Task details »
What lines in the data below mention the string "star"? Copy them out.

Given information »

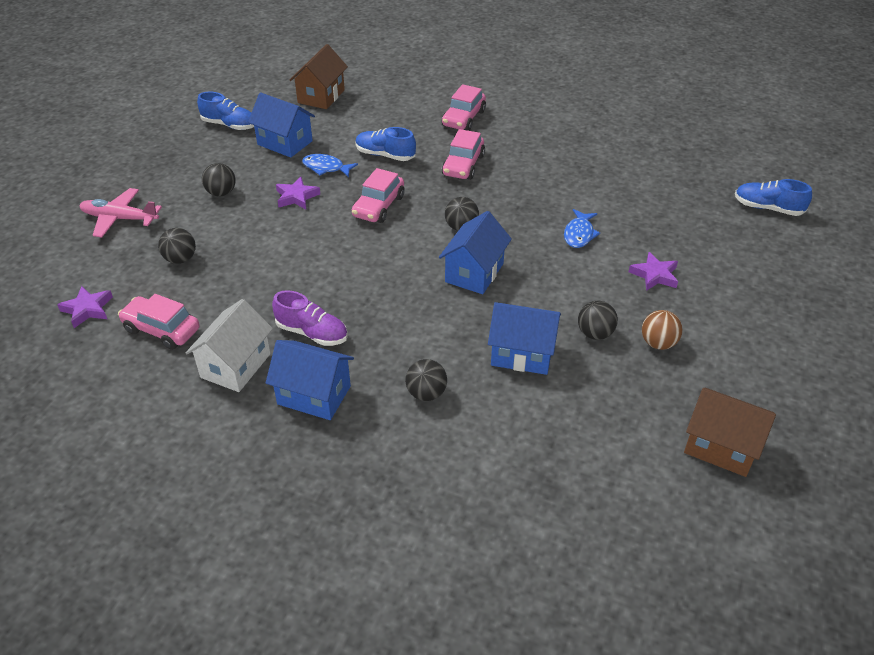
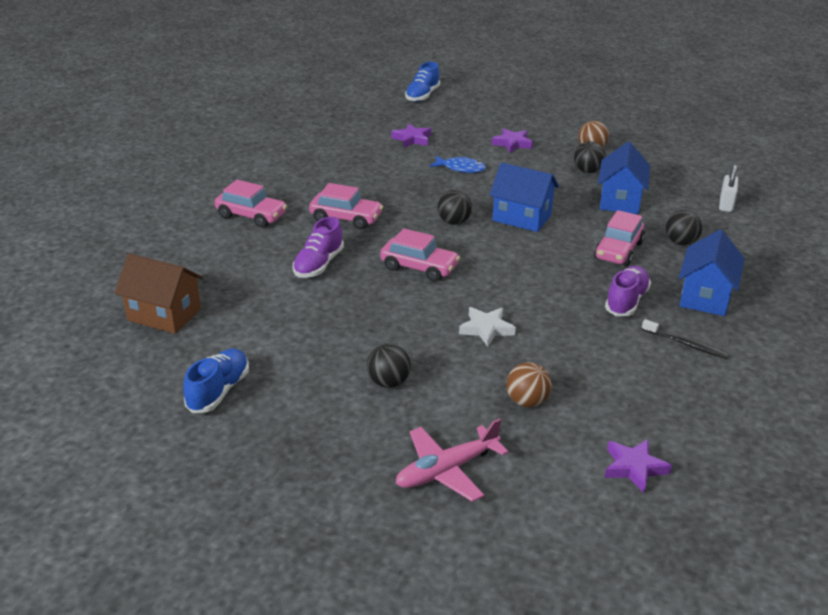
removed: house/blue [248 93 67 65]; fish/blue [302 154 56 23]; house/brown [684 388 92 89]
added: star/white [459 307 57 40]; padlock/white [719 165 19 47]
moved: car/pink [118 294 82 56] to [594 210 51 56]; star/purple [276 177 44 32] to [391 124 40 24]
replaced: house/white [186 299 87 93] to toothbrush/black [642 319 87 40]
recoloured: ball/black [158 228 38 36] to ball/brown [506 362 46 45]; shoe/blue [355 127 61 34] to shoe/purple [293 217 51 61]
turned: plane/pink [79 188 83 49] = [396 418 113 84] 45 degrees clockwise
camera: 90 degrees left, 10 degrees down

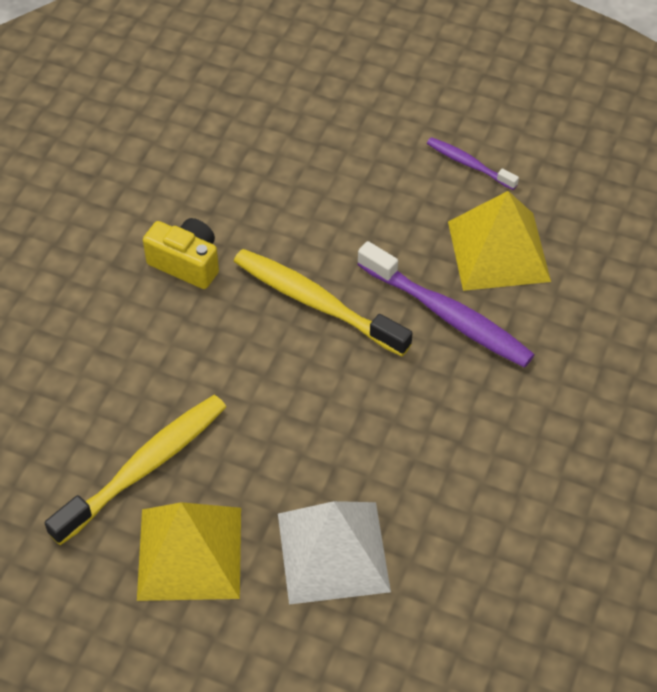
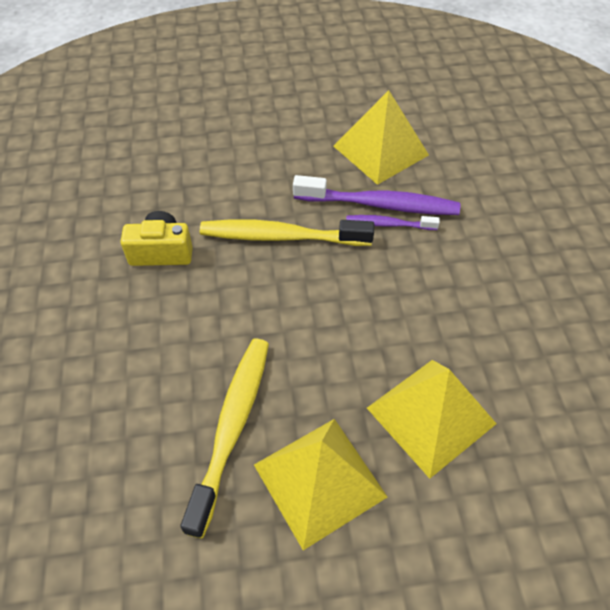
moved: toothbrush/purple [427 137 92 53] to [346 215 94 15]
recoloured: pyramid/white [278 501 113 104] to pyramid/yellow [367 360 130 119]
camera: 30 degrees left, 0 degrees up

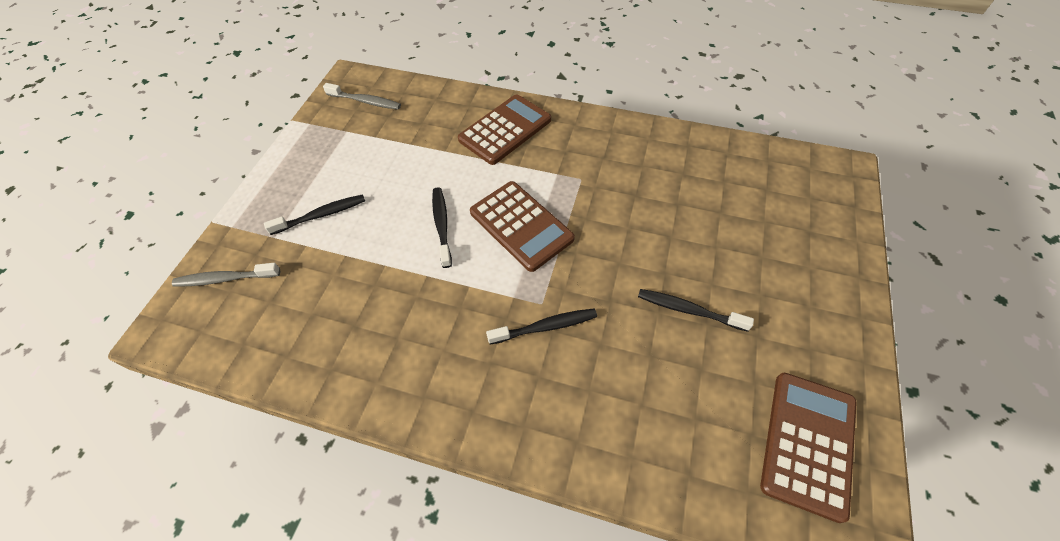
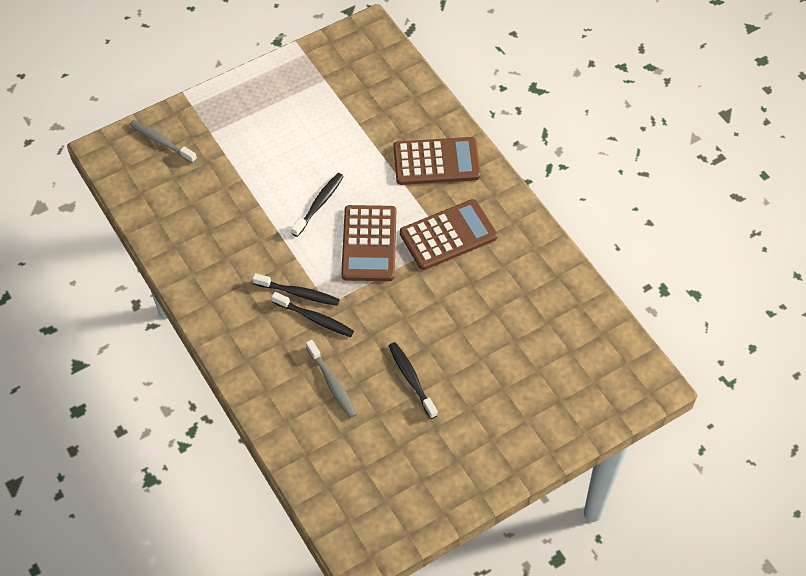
moved: toothbrush/black [264 194 101 41] to [252 273 87 33]; toothbrush/grey [323 83 78 27] to [306 340 51 78]; calculator/brown [760 373 97 150] to [400 199 98 71]
camera: 40 degrees right, 0 degrees up

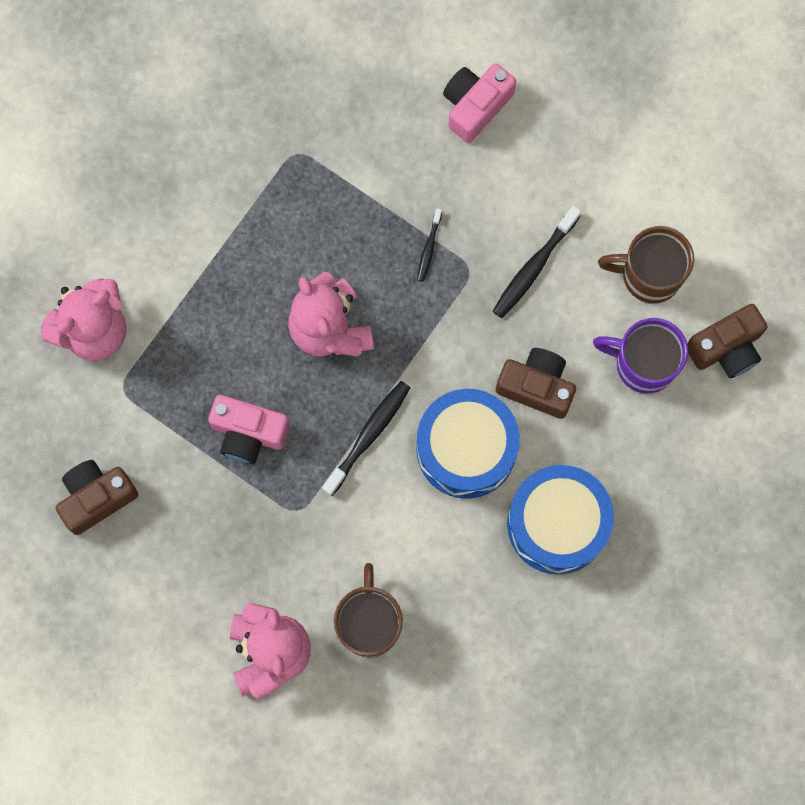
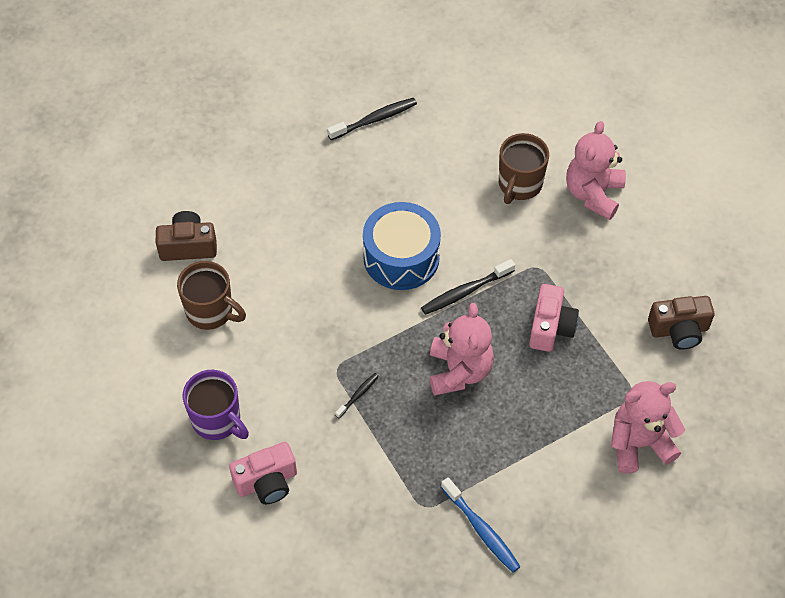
removed: camera/brown [496 348 80 71]; drum/blue [507 465 107 109]
added: toothbrush/blue [441 477 80 96]
moved: toothbrush/black [493 206 88 112] to [327 98 90 42]; mug/purple [593 318 95 76] to [183 370 66 70]
turned: camera/pink [208 395 82 69] = [529 284 50 68] 60 degrees clockwise
camera: 155 degrees left, 20 degrees down

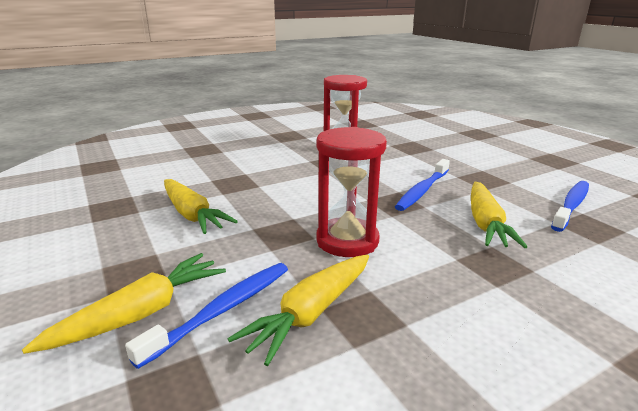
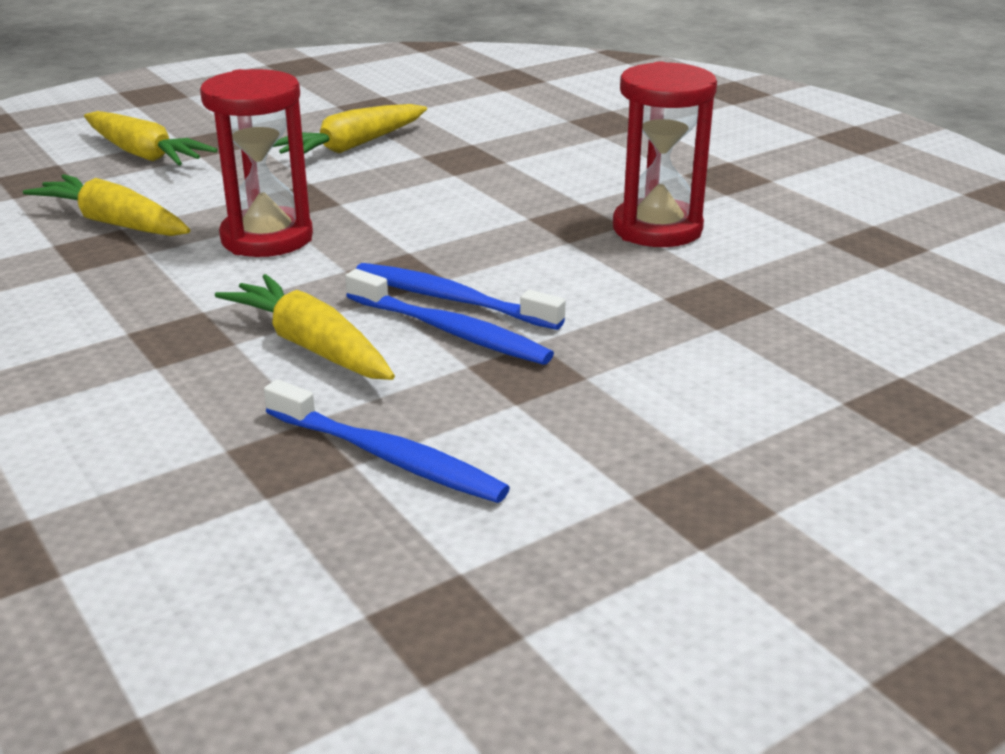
moved: toothbrush/blue [125 263 163 106] to [345 269 209 96]
turned: carrot/yellow [471 182 56 66] = [215 274 180 106] 45 degrees clockwise
camera: 85 degrees right, 5 degrees up

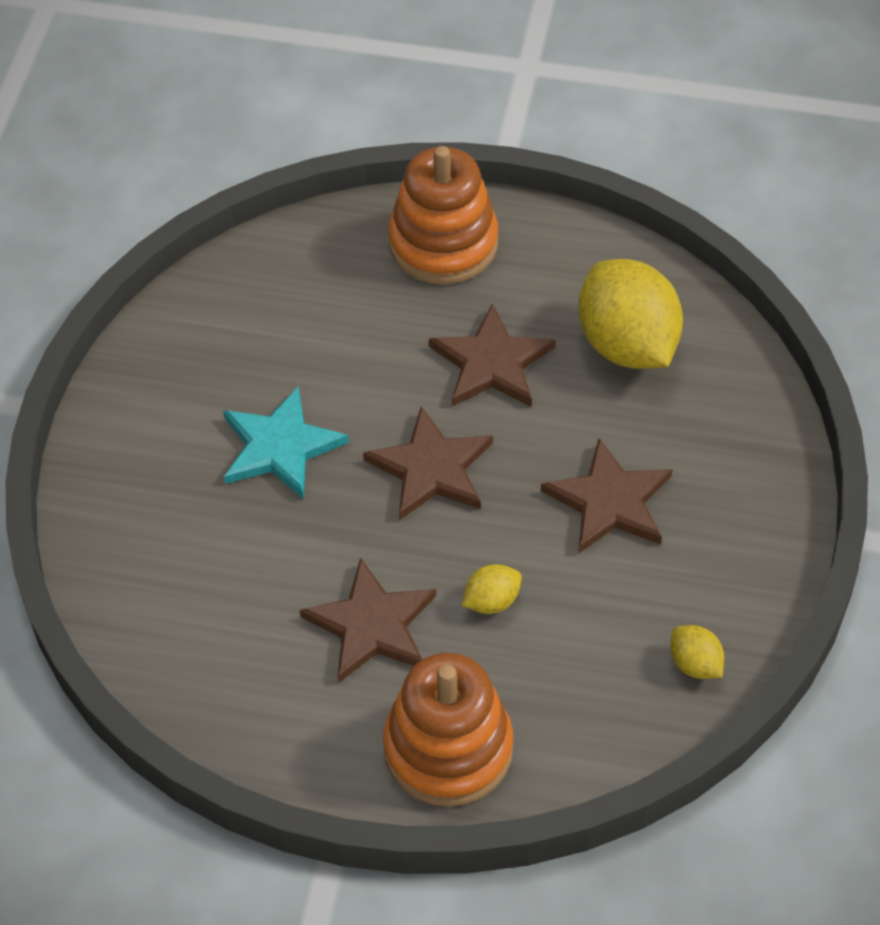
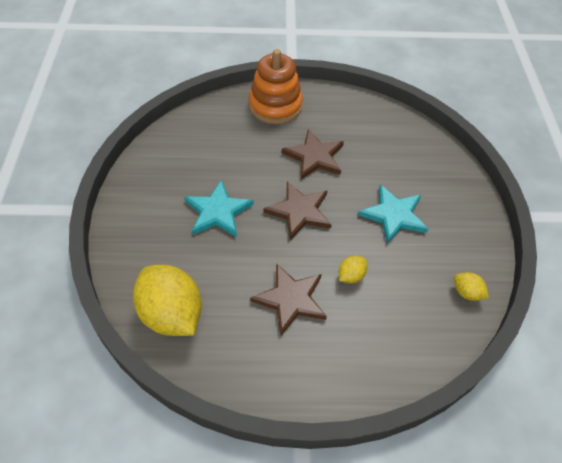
removed: stacking toy/orange [383 653 130 154]
moved: lemon/yellow [578 259 105 110] to [133 265 69 71]
recoloured: star/brown [541 438 132 116] to star/turquoise [358 185 70 59]
camera: 15 degrees left, 0 degrees up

Solution for this task »
added: star/white [459 307 57 40]; padlock/white [719 165 19 47]
moved: car/pink [118 294 82 56] to [594 210 51 56]; star/purple [276 177 44 32] to [391 124 40 24]
recoloured: star/brown [541 438 132 116] to star/turquoise [358 185 70 59]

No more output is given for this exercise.